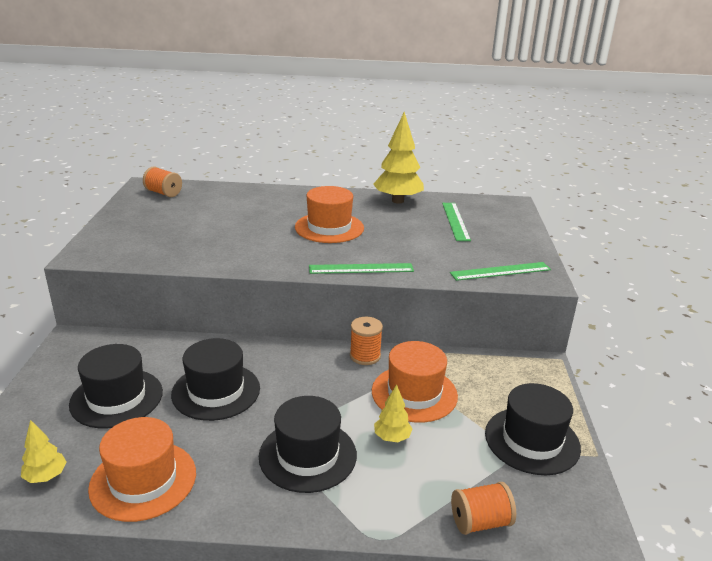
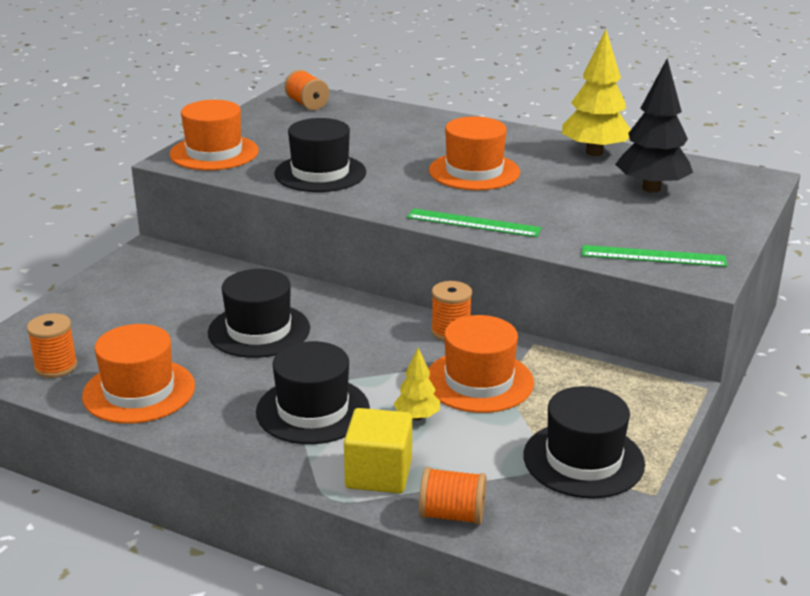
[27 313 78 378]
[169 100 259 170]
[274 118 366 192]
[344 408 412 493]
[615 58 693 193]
● ● ● ● ●
• EXERCISE DESCRIPTION
Where pictures appear, skip them and transcribe all other material word for word.

• SOLUTION BELOW
[27 313 78 378]
[169 100 259 170]
[274 118 366 192]
[344 408 412 493]
[615 58 693 193]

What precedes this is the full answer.